Entries supplied ::

━━━━━━━━━━━━━━━━

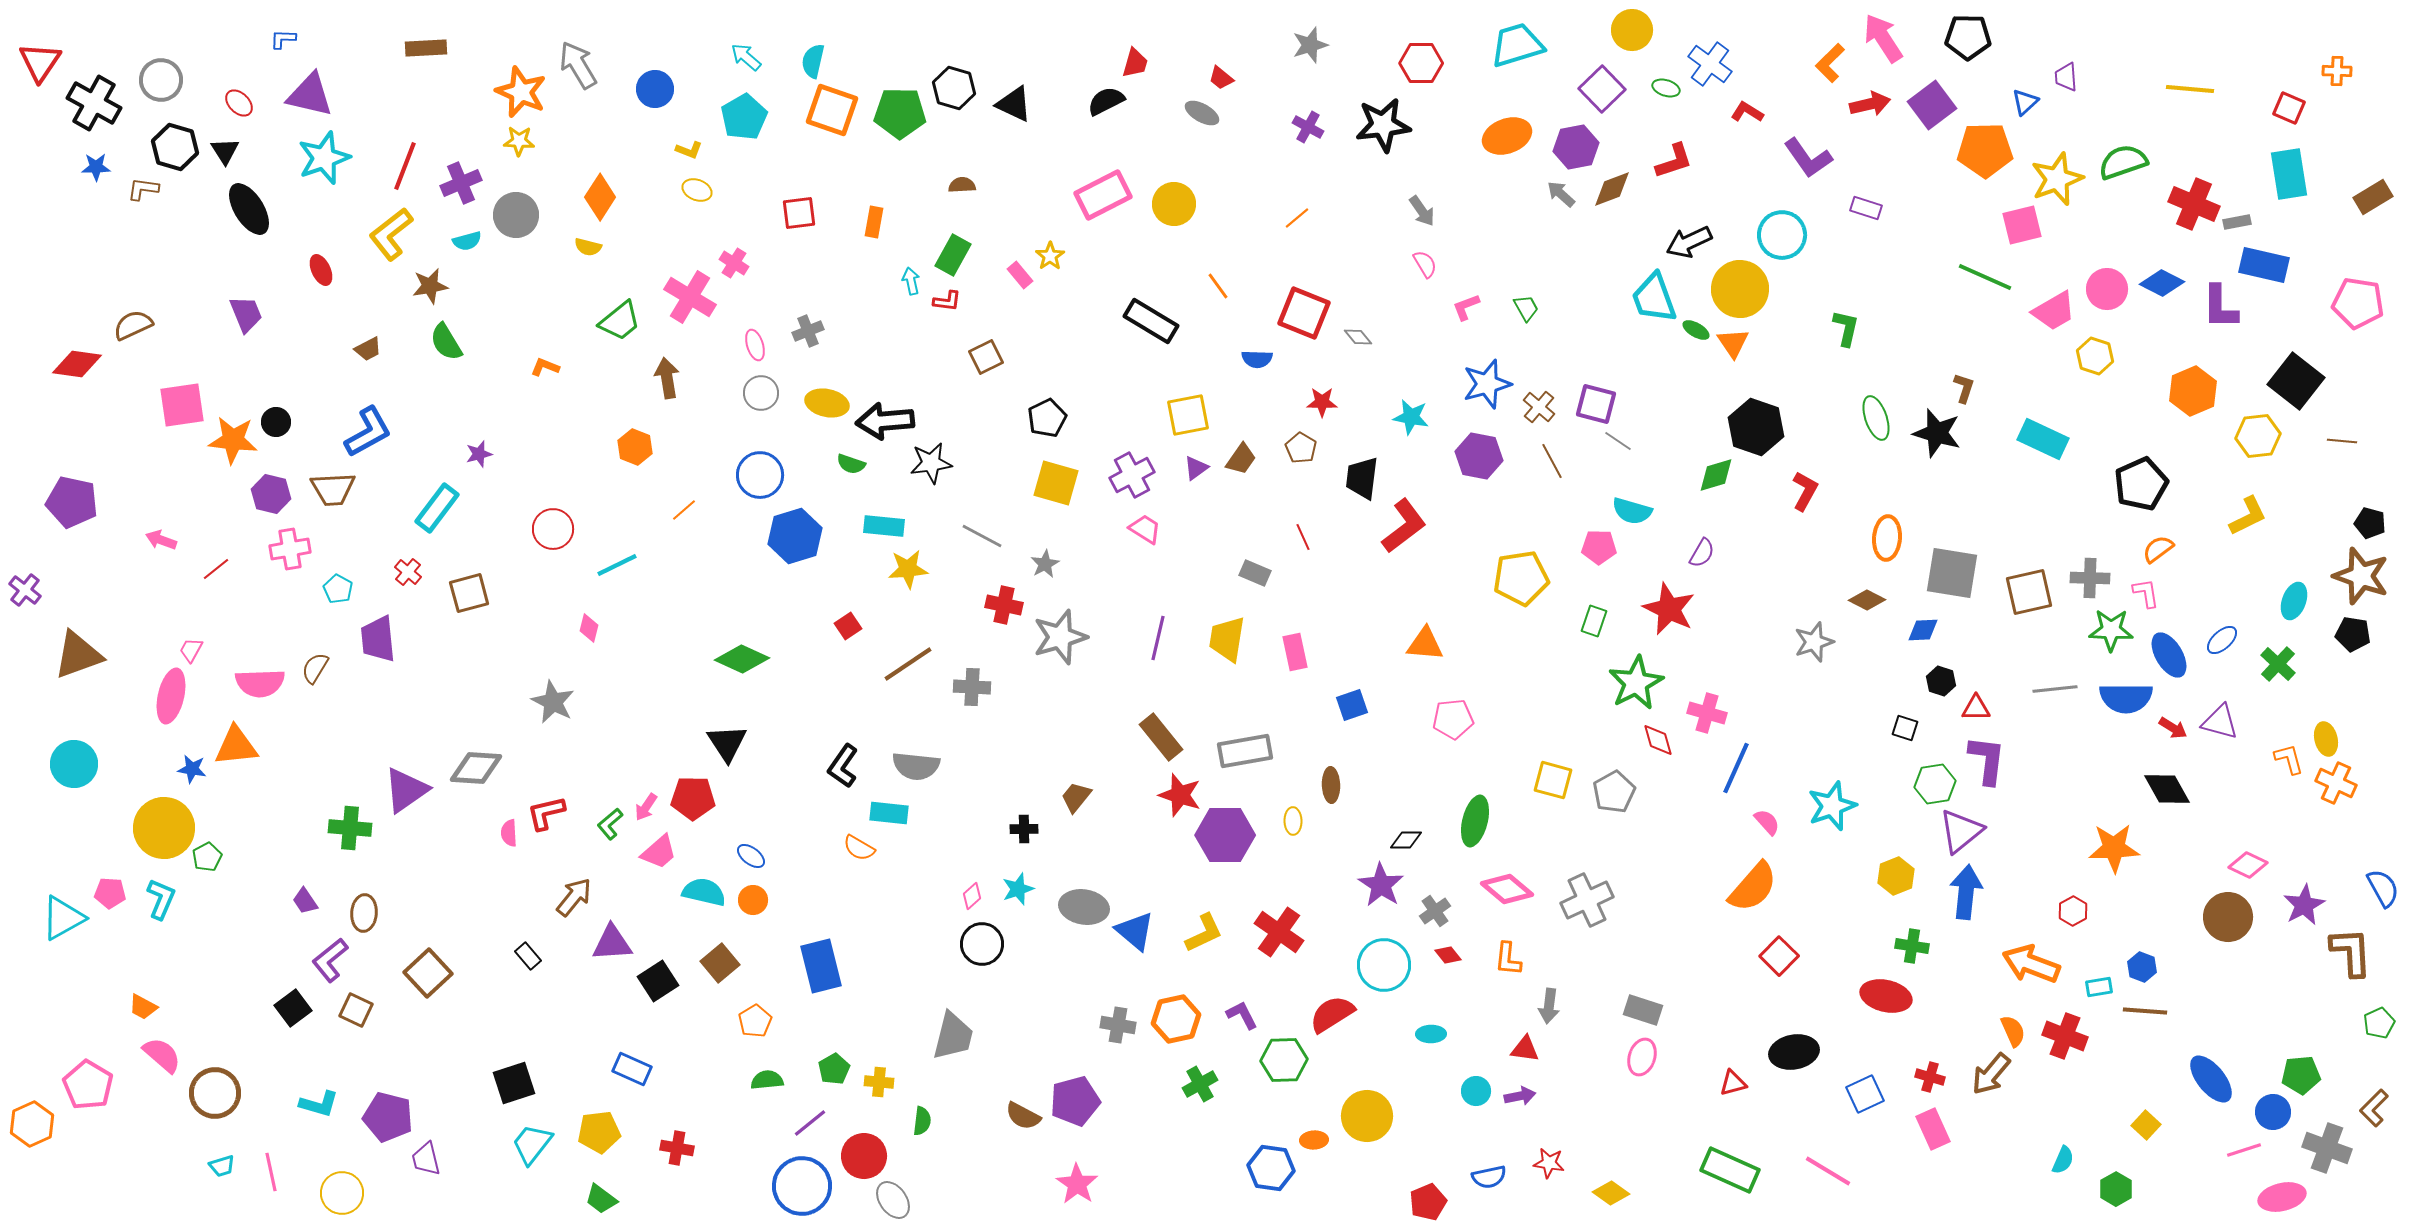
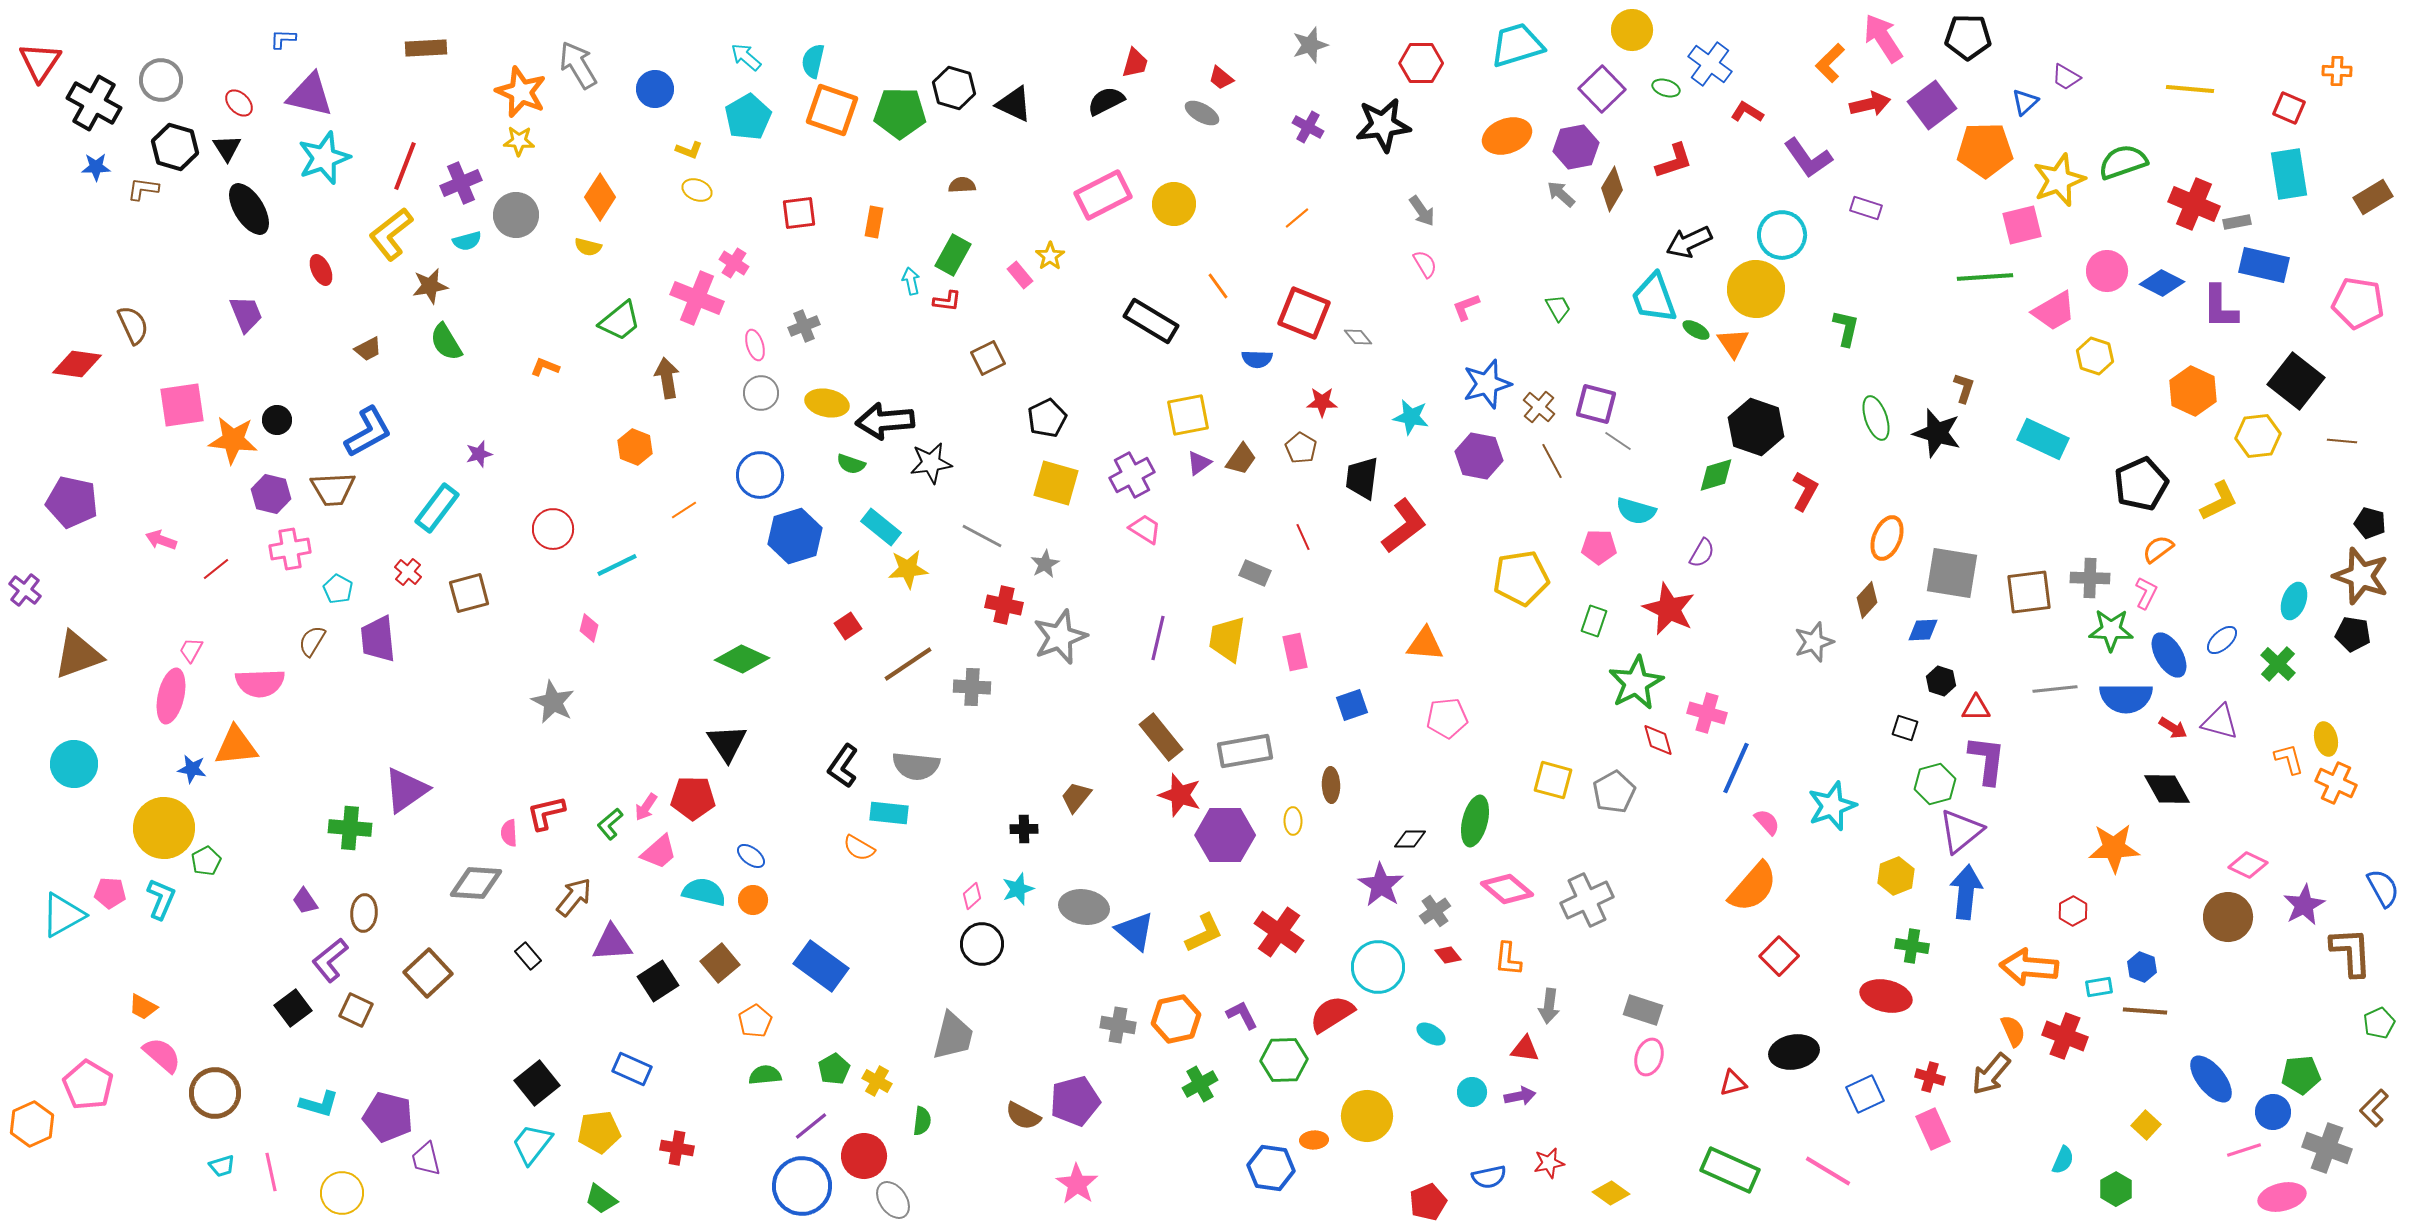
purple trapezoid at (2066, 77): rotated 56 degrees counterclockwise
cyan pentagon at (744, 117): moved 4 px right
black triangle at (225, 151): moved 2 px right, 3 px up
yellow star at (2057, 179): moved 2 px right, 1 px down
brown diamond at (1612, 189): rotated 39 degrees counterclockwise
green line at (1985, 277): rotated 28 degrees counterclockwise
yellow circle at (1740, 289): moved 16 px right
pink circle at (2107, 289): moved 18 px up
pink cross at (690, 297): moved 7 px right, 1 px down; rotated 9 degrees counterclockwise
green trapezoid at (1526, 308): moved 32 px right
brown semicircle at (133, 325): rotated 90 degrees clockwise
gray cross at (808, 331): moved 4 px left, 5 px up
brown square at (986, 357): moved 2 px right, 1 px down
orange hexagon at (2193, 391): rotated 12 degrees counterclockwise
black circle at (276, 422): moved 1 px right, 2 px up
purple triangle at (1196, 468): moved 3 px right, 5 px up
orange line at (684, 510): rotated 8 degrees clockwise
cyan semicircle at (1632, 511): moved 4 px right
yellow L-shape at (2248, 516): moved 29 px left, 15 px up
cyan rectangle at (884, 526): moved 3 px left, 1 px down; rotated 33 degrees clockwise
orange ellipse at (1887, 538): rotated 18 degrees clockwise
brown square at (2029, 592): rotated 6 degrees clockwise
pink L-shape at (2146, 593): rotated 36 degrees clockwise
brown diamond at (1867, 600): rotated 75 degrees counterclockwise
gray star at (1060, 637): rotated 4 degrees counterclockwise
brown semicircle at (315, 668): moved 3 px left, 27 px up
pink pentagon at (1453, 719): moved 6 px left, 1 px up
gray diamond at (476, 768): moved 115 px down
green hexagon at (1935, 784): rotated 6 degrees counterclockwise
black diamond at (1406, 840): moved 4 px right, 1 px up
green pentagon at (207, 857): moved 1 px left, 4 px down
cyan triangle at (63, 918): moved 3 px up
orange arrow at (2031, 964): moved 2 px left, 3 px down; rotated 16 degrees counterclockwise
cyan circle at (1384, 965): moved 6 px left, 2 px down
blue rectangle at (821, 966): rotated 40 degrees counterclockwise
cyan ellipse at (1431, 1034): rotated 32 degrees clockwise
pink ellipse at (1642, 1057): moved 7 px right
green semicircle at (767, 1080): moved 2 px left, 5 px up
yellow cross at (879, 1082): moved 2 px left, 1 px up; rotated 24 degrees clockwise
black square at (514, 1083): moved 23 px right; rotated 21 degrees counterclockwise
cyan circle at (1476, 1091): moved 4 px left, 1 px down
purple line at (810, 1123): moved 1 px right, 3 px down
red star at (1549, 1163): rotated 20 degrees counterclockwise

━━━━━━━━━━━━━━━━

Work instructions ::
List the lines above as a numbered list, starting at the first line and ending at the line containing "brown semicircle at (133, 325): rotated", with both included. Leave out the pictures and any blank lines.

Result ::
1. purple trapezoid at (2066, 77): rotated 56 degrees counterclockwise
2. cyan pentagon at (744, 117): moved 4 px right
3. black triangle at (225, 151): moved 2 px right, 3 px up
4. yellow star at (2057, 179): moved 2 px right, 1 px down
5. brown diamond at (1612, 189): rotated 39 degrees counterclockwise
6. green line at (1985, 277): rotated 28 degrees counterclockwise
7. yellow circle at (1740, 289): moved 16 px right
8. pink circle at (2107, 289): moved 18 px up
9. pink cross at (690, 297): moved 7 px right, 1 px down; rotated 9 degrees counterclockwise
10. green trapezoid at (1526, 308): moved 32 px right
11. brown semicircle at (133, 325): rotated 90 degrees clockwise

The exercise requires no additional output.